Once the images are removed, repeat all of the entries exactly.

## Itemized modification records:
------------------------------------------------------------------------

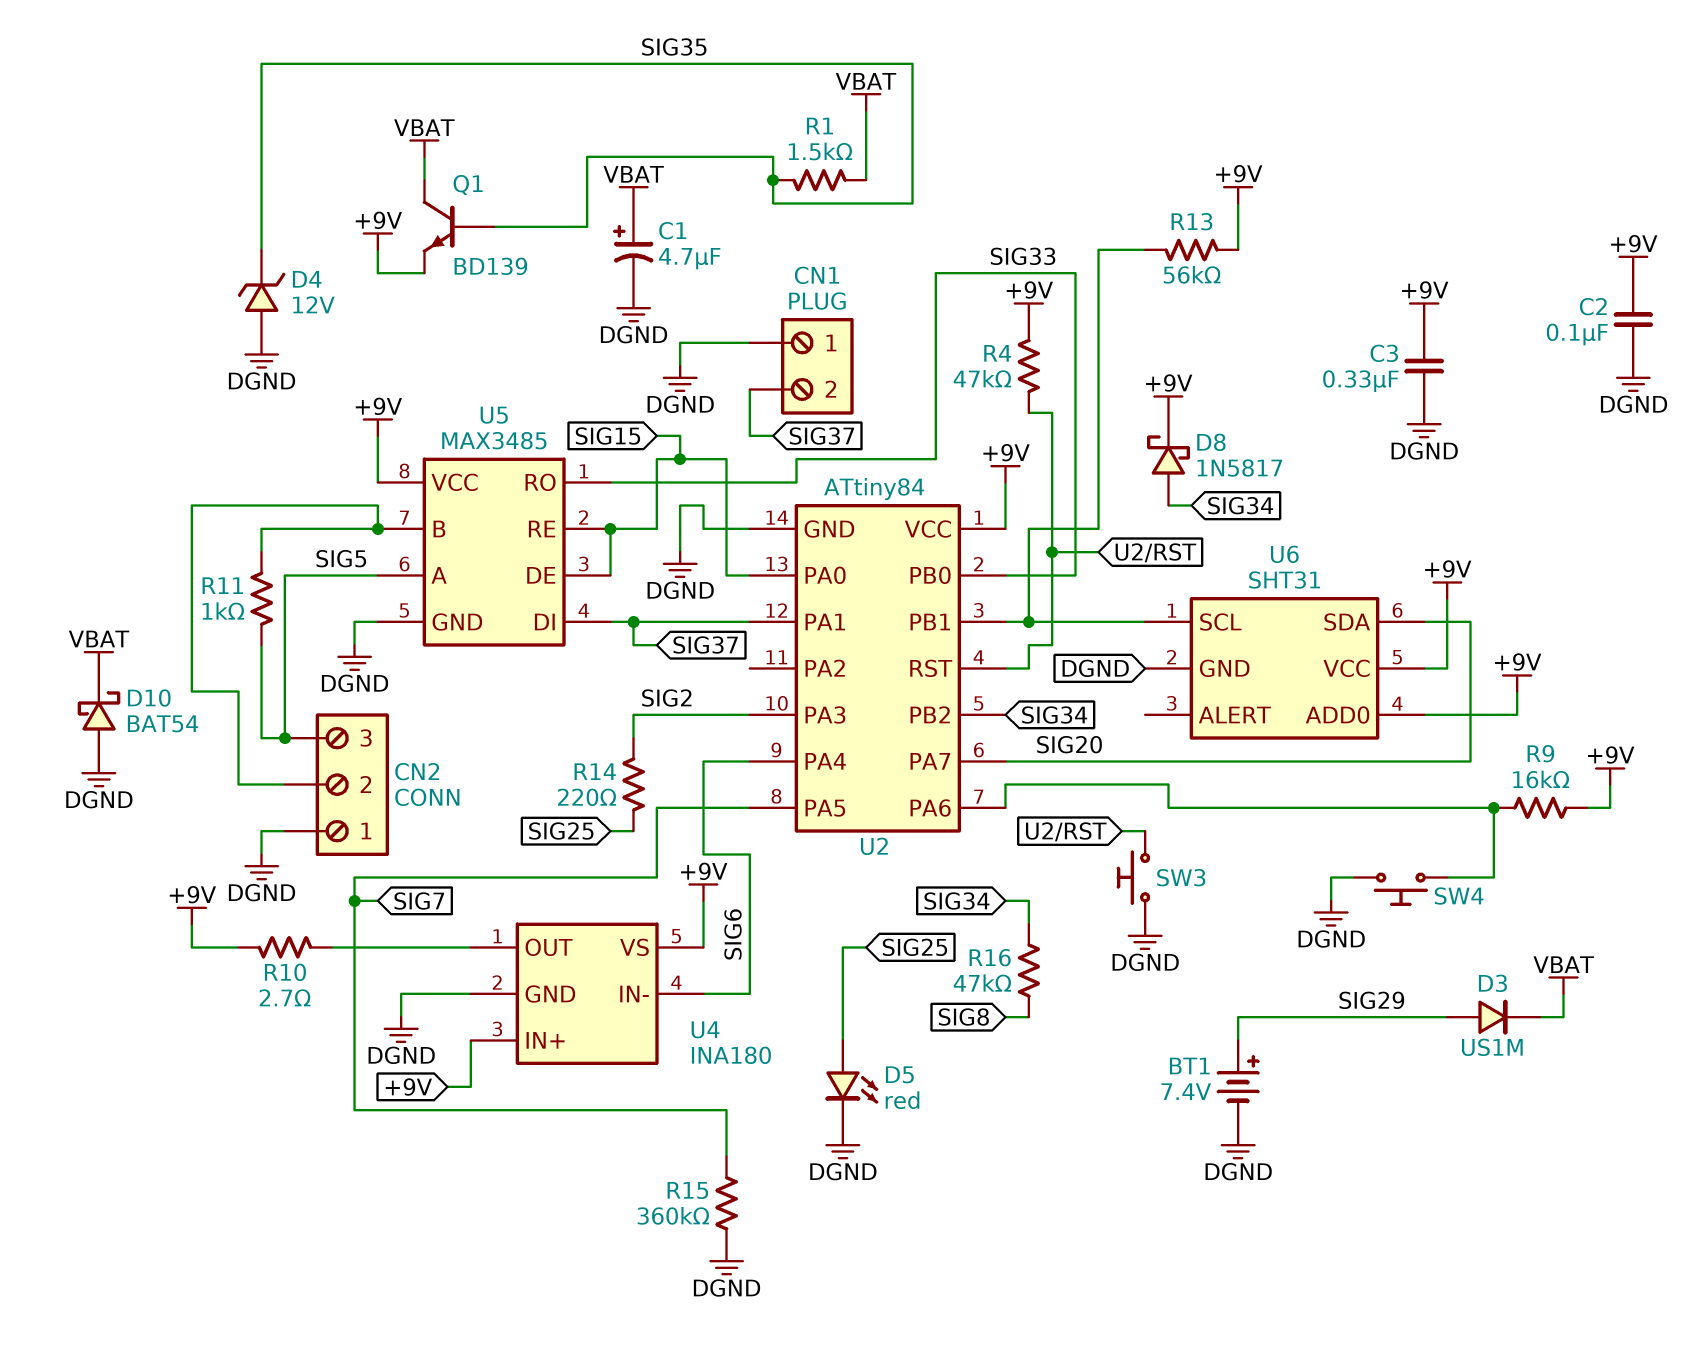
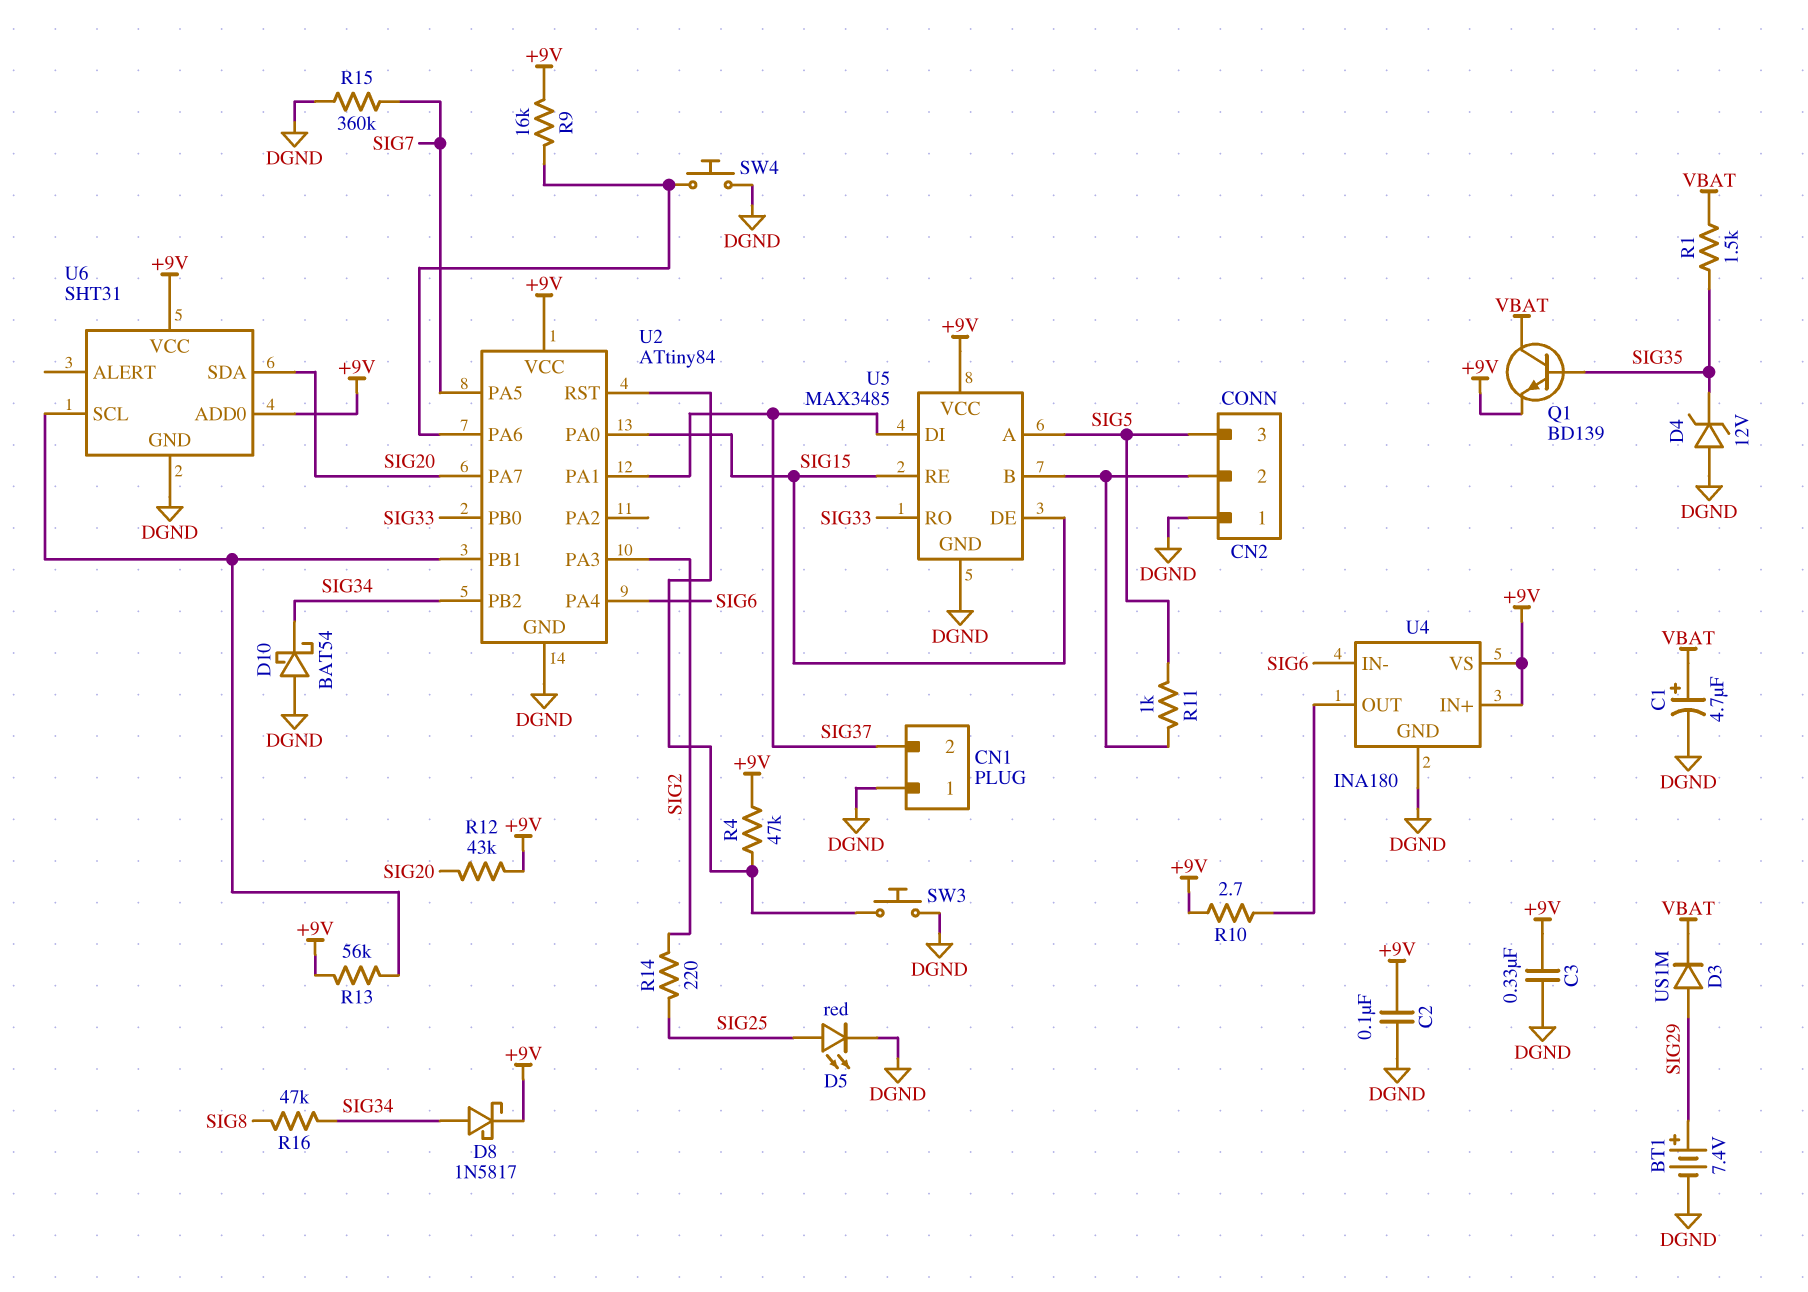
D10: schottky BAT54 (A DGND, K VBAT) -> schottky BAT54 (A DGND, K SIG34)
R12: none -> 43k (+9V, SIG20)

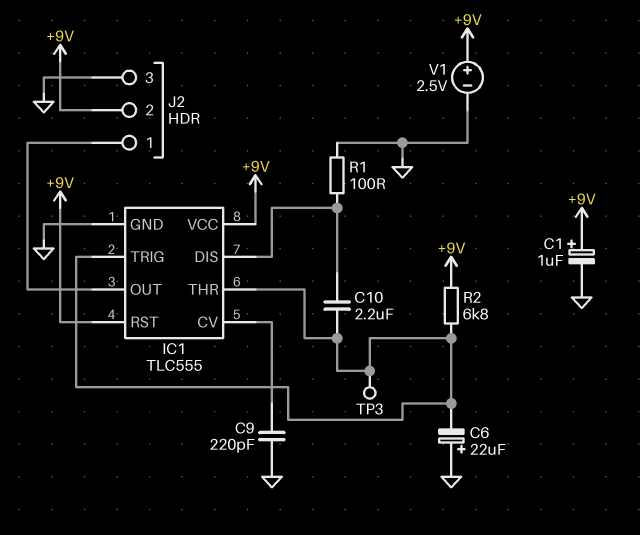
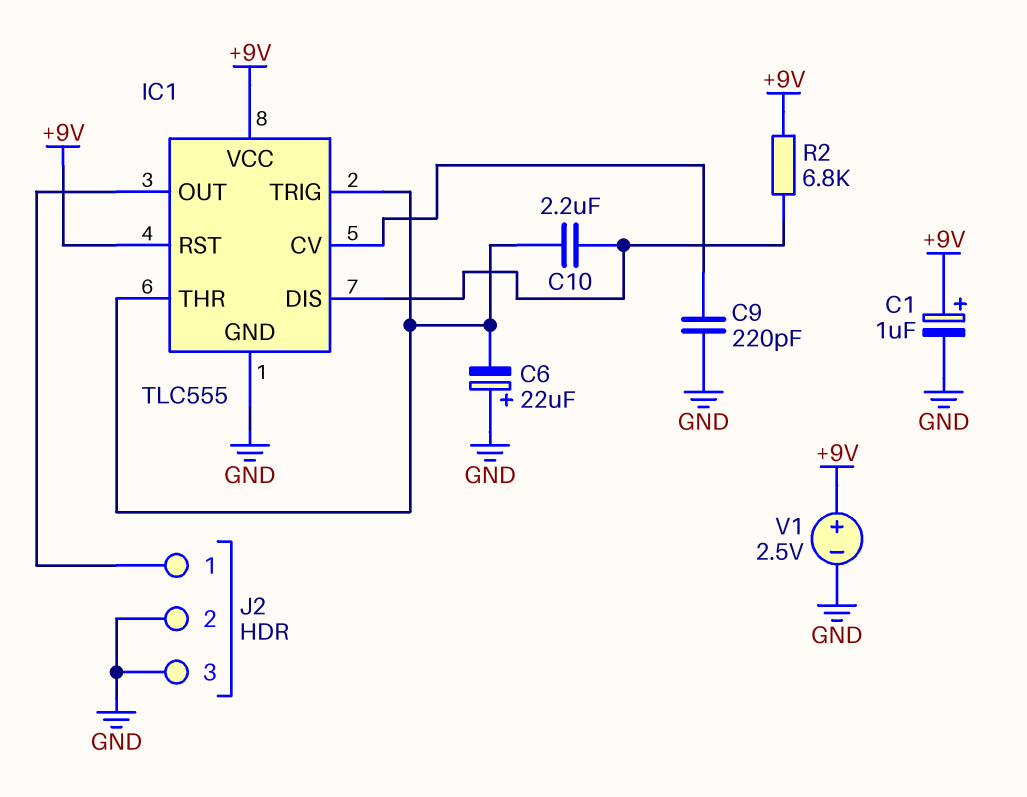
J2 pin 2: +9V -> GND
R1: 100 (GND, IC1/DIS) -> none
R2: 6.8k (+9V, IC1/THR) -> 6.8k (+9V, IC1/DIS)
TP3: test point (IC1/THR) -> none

------------------------------------------------------------------------

## YOUR SOLUTION:
D10: schottky BAT54 (A DGND, K VBAT) -> schottky BAT54 (A DGND, K SIG34)
R12: none -> 43k (+9V, SIG20)

J2 pin 2: +9V -> GND
R1: 100 (GND, IC1/DIS) -> none
R2: 6.8k (+9V, IC1/THR) -> 6.8k (+9V, IC1/DIS)
TP3: test point (IC1/THR) -> none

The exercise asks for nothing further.